= ASSIGNMENT =
Using the listing below, print exactly everything from the line with "camera: 25 degrees left, 20 degrees up" down to the line with "(652, 233) = (638, 118): white", both included, and nothing more.

--------------------

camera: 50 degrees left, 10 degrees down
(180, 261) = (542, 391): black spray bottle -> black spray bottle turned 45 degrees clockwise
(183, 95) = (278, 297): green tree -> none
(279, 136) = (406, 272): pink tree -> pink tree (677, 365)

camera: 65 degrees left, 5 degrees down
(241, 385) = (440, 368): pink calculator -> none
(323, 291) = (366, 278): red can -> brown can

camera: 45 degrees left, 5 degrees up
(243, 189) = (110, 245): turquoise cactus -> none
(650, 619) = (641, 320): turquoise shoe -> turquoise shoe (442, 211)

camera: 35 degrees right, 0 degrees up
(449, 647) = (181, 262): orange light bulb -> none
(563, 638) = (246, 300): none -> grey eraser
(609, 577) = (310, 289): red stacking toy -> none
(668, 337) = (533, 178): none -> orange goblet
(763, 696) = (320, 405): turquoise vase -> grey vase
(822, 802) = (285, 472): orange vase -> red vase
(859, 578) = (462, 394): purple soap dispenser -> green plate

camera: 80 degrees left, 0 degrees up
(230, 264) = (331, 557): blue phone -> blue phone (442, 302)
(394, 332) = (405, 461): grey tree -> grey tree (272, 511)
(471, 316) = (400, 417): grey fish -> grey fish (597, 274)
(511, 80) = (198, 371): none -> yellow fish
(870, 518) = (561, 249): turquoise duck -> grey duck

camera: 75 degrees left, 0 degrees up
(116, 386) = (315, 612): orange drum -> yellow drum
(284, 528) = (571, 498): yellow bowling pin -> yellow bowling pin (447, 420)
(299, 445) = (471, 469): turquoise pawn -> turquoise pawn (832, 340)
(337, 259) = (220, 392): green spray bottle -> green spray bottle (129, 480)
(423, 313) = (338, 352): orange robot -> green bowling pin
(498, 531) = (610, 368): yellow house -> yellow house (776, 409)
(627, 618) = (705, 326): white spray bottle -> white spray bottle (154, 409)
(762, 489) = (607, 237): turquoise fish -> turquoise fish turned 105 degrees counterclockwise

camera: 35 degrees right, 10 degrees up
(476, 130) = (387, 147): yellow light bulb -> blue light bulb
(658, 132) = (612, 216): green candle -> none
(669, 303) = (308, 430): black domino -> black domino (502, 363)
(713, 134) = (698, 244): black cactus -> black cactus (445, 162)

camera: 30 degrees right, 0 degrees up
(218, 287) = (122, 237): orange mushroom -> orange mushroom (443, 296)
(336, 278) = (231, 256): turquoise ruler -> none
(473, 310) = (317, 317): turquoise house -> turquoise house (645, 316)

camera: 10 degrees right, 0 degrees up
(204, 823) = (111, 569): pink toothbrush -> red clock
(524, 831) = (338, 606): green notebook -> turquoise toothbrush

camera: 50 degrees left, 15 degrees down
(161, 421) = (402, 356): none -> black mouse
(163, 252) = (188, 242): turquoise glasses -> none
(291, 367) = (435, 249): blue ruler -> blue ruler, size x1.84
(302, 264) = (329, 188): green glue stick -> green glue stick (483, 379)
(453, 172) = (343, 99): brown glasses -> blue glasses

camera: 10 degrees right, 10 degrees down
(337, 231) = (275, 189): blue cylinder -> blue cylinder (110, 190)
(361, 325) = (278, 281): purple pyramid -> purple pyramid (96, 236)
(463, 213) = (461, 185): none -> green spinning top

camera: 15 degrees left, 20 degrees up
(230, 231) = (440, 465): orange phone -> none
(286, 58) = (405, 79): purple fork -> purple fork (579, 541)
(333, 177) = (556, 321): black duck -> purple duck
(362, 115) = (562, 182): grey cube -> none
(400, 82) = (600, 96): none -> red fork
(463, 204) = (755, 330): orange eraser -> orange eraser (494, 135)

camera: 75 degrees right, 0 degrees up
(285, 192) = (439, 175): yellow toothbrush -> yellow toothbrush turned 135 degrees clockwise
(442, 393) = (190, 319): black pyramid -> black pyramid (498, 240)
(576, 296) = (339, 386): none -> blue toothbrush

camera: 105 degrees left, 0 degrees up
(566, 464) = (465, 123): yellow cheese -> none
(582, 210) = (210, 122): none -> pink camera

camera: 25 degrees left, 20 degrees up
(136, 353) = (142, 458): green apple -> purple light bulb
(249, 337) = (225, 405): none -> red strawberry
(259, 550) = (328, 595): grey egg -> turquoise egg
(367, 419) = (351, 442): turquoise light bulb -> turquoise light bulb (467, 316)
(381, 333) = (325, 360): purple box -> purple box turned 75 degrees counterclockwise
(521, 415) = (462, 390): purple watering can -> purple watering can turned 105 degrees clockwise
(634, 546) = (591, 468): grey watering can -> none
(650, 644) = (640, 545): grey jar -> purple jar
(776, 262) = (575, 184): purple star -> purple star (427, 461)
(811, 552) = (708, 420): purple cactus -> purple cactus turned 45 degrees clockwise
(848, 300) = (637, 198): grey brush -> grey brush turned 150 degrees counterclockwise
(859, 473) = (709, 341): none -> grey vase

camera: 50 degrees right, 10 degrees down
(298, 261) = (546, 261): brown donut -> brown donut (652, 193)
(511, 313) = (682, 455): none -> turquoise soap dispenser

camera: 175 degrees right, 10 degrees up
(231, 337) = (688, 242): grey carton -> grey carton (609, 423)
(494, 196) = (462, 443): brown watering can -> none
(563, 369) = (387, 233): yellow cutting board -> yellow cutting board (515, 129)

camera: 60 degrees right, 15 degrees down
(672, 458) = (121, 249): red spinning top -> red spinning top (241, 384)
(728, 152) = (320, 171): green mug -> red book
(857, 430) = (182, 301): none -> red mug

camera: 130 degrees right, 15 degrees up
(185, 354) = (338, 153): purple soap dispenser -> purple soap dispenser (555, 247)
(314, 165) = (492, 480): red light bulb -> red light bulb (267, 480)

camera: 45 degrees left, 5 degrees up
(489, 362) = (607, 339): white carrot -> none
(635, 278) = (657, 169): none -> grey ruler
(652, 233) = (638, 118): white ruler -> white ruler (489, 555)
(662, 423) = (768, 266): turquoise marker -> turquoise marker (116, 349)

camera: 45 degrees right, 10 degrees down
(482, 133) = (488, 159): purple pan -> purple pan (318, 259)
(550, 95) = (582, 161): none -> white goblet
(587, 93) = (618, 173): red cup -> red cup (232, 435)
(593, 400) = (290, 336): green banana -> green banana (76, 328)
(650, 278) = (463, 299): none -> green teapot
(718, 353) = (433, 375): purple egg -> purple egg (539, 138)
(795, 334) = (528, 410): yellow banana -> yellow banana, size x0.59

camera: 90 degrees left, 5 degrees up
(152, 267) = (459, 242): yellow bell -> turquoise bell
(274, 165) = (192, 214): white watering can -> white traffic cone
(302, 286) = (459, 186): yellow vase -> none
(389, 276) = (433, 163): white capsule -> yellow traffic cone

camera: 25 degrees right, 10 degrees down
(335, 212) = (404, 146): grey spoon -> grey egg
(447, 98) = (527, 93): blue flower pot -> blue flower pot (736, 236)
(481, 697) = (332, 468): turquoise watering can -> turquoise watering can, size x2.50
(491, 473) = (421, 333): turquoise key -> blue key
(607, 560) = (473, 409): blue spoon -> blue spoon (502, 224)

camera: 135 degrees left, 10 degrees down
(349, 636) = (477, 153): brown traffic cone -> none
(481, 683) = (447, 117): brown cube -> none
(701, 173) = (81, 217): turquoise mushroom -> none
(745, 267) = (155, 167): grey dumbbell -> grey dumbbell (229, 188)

--------------------

= EXERCISE RESPONSE =
camera: 25 degrees left, 20 degrees up
(136, 353) = (142, 458): green apple -> purple light bulb
(249, 337) = (225, 405): none -> red strawberry
(259, 550) = (328, 595): grey egg -> turquoise egg
(367, 419) = (351, 442): turquoise light bulb -> turquoise light bulb (467, 316)
(381, 333) = (325, 360): purple box -> purple box turned 75 degrees counterclockwise
(521, 415) = (462, 390): purple watering can -> purple watering can turned 105 degrees clockwise
(634, 546) = (591, 468): grey watering can -> none
(650, 644) = (640, 545): grey jar -> purple jar
(776, 262) = (575, 184): purple star -> purple star (427, 461)
(811, 552) = (708, 420): purple cactus -> purple cactus turned 45 degrees clockwise
(848, 300) = (637, 198): grey brush -> grey brush turned 150 degrees counterclockwise
(859, 473) = (709, 341): none -> grey vase

camera: 50 degrees right, 10 degrees down
(298, 261) = (546, 261): brown donut -> brown donut (652, 193)
(511, 313) = (682, 455): none -> turquoise soap dispenser

camera: 175 degrees right, 10 degrees up
(231, 337) = (688, 242): grey carton -> grey carton (609, 423)
(494, 196) = (462, 443): brown watering can -> none
(563, 369) = (387, 233): yellow cutting board -> yellow cutting board (515, 129)

camera: 60 degrees right, 15 degrees down
(672, 458) = (121, 249): red spinning top -> red spinning top (241, 384)
(728, 152) = (320, 171): green mug -> red book
(857, 430) = (182, 301): none -> red mug

camera: 130 degrees right, 15 degrees up
(185, 354) = (338, 153): purple soap dispenser -> purple soap dispenser (555, 247)
(314, 165) = (492, 480): red light bulb -> red light bulb (267, 480)

camera: 45 degrees left, 5 degrees up
(489, 362) = (607, 339): white carrot -> none
(635, 278) = (657, 169): none -> grey ruler
(652, 233) = (638, 118): white ruler -> white ruler (489, 555)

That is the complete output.